■ **Your instructions**: In the material below, find every line containing the string "buffer" and return it.

■ **Data for processing**:
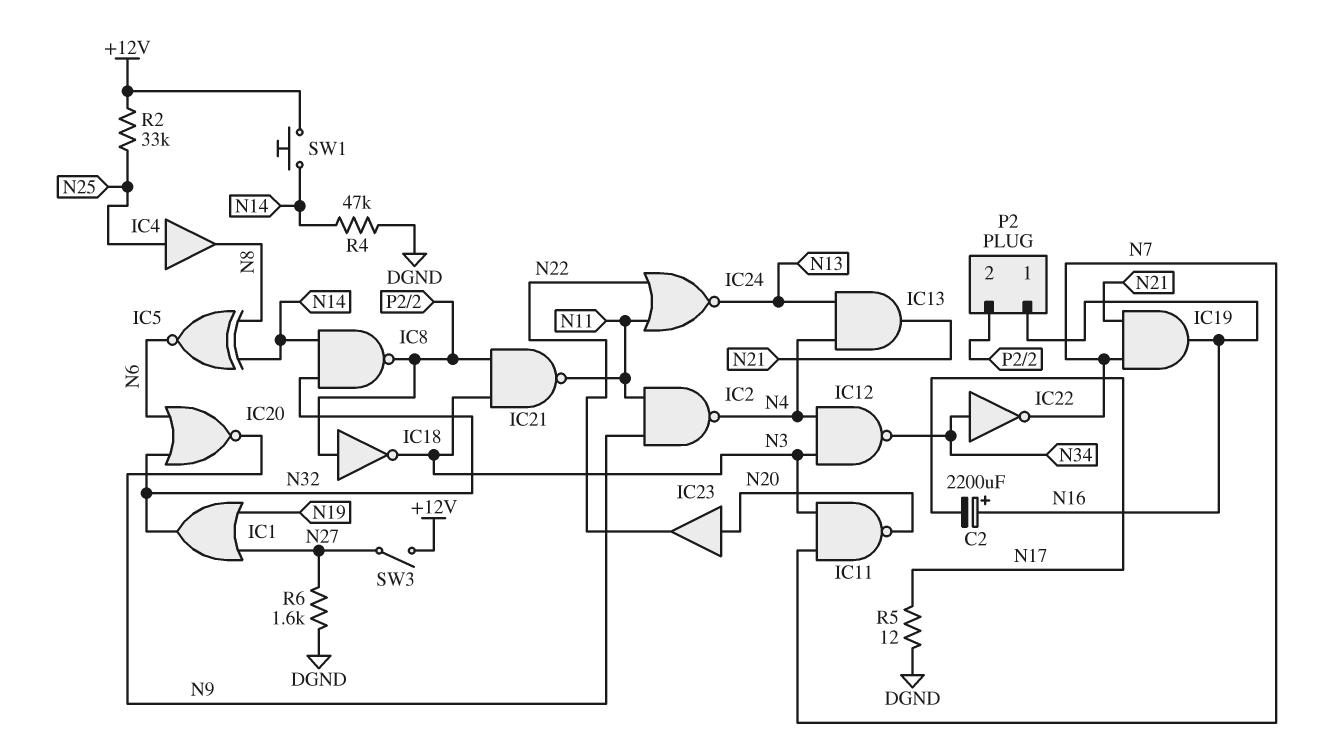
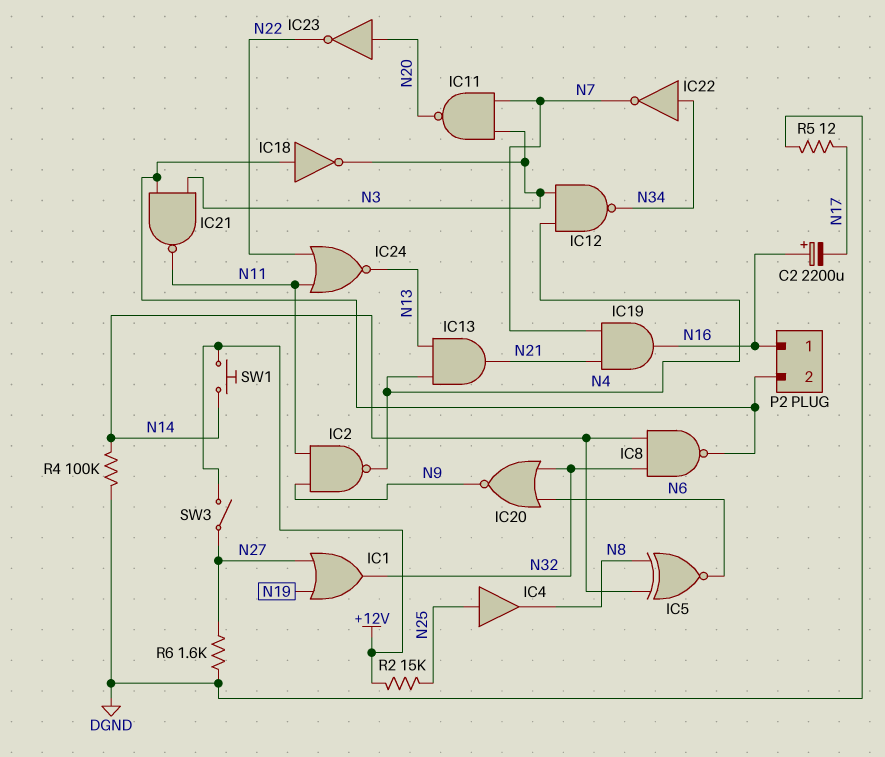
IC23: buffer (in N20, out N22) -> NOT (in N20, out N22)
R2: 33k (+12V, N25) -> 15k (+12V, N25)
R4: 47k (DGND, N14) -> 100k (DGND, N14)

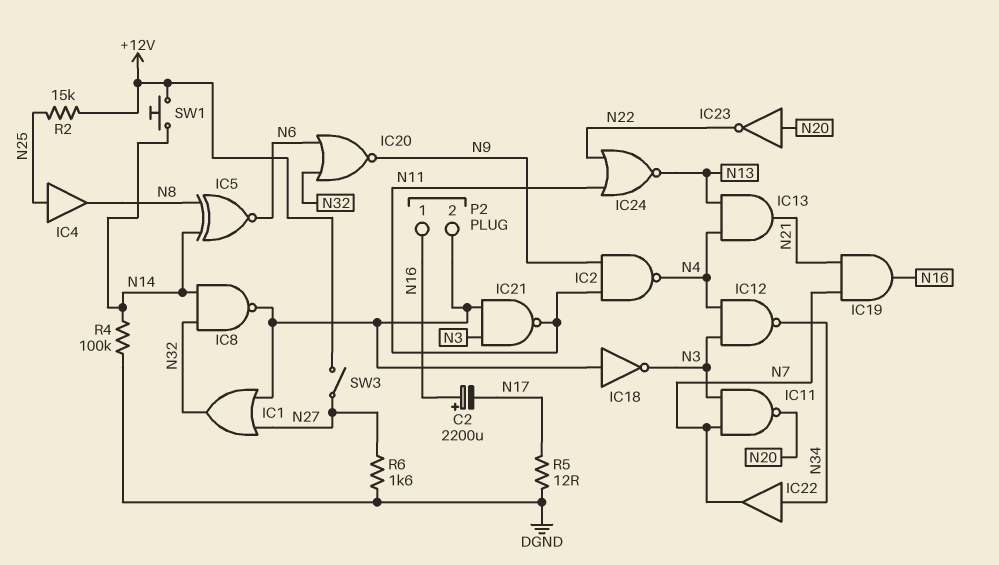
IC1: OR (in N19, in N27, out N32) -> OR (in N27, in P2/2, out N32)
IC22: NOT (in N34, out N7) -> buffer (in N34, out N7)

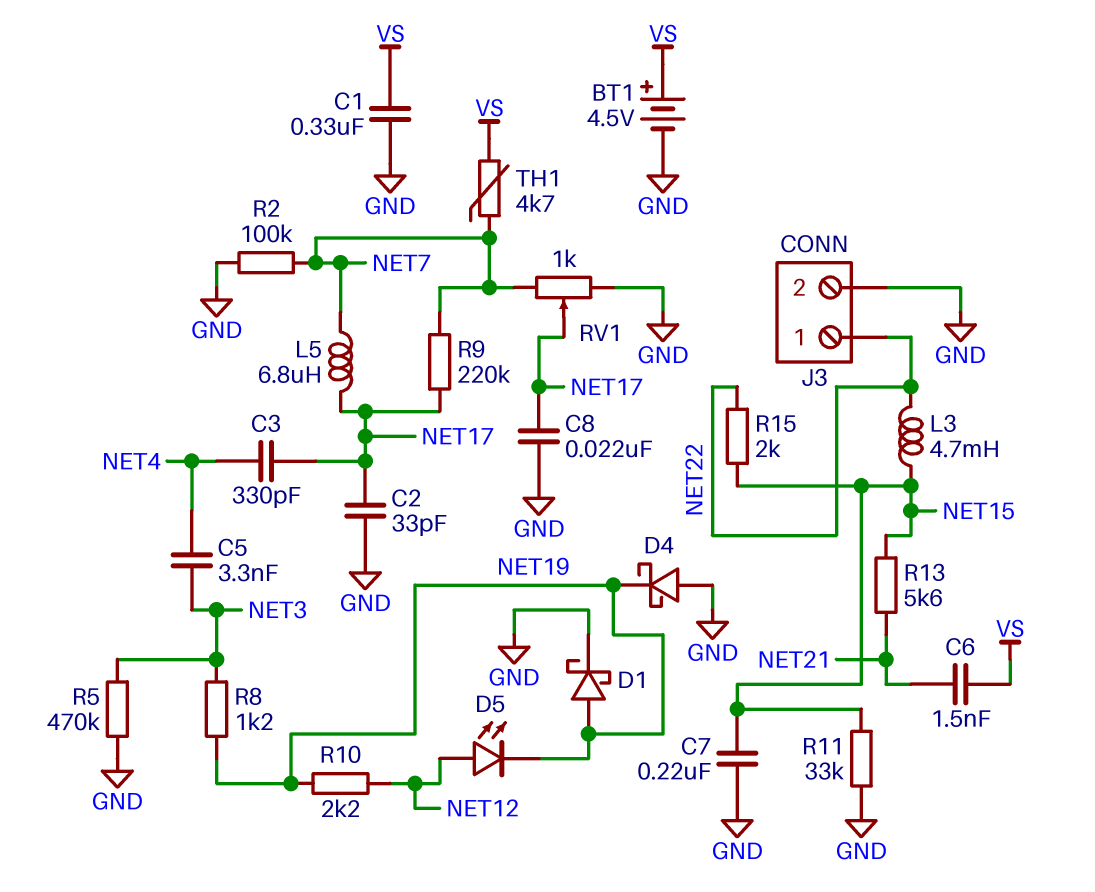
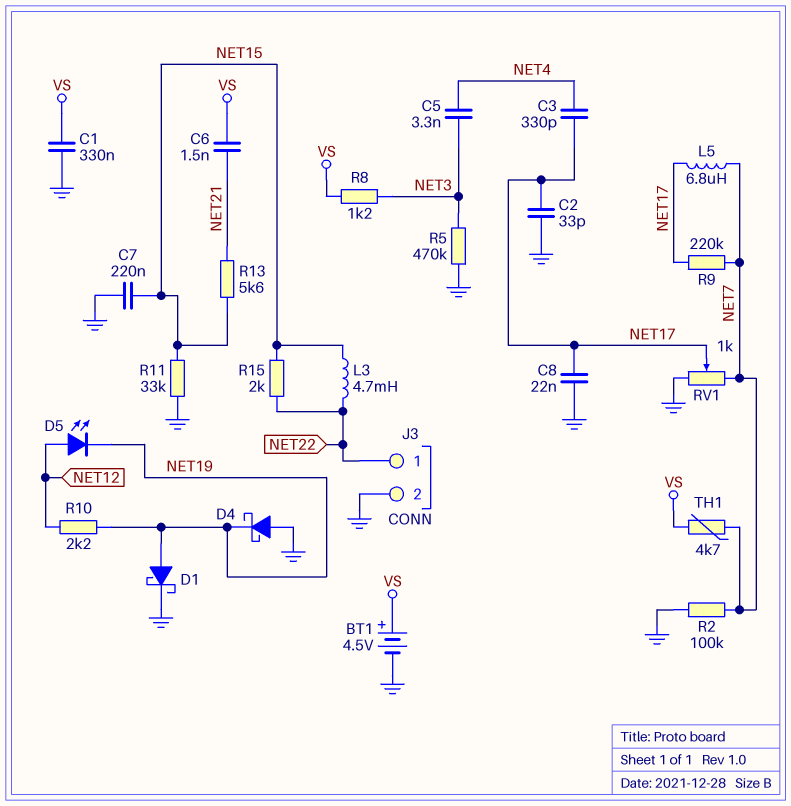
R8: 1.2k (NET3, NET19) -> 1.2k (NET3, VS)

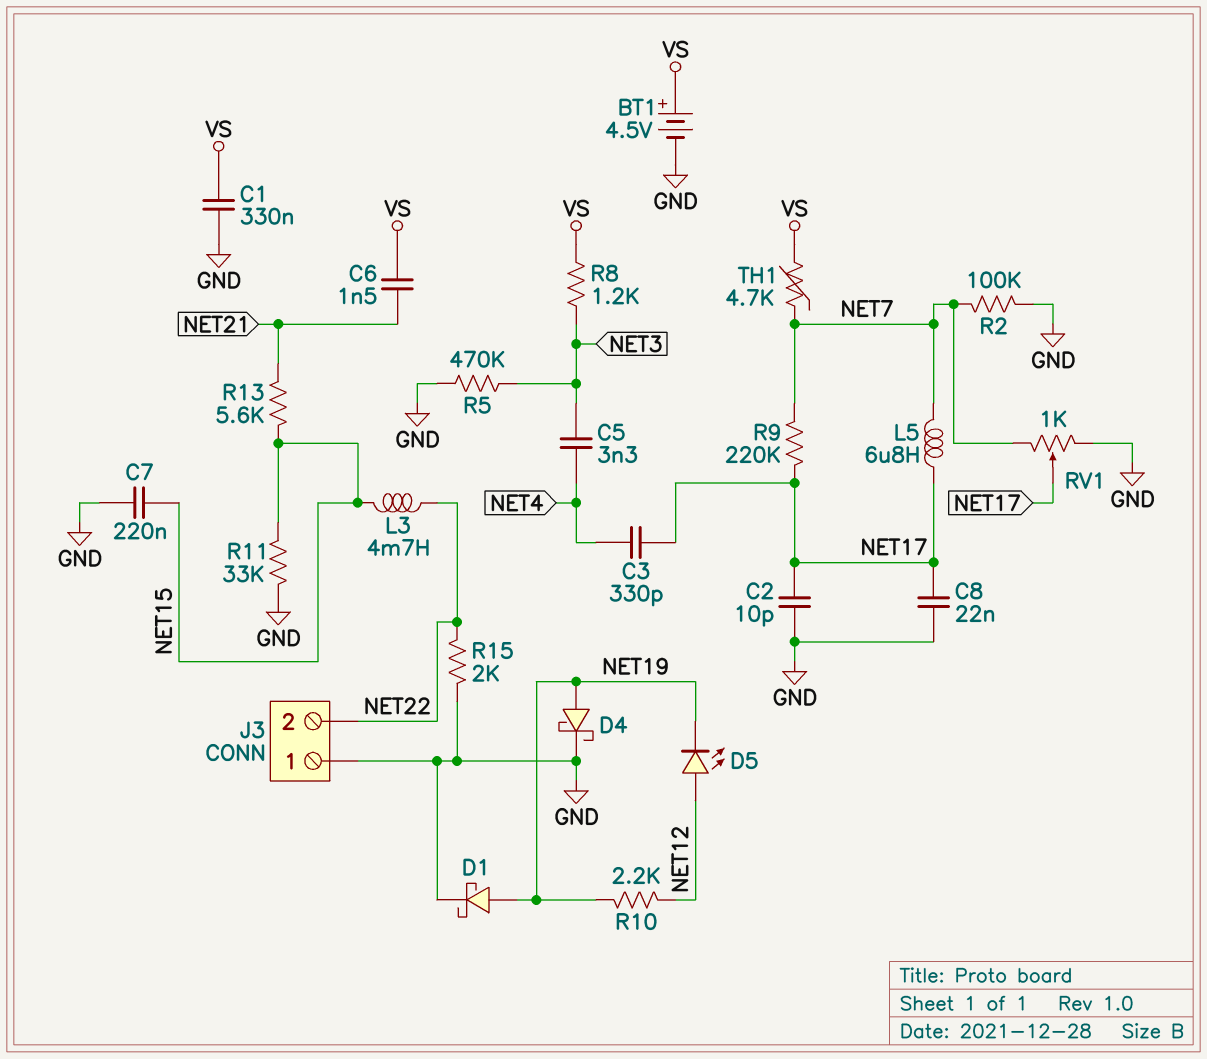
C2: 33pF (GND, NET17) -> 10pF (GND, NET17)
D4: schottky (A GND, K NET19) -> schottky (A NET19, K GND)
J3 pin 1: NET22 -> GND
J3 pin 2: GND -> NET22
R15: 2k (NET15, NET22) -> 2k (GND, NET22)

■ **Your response**:
IC23: buffer (in N20, out N22) -> NOT (in N20, out N22)
IC22: NOT (in N34, out N7) -> buffer (in N34, out N7)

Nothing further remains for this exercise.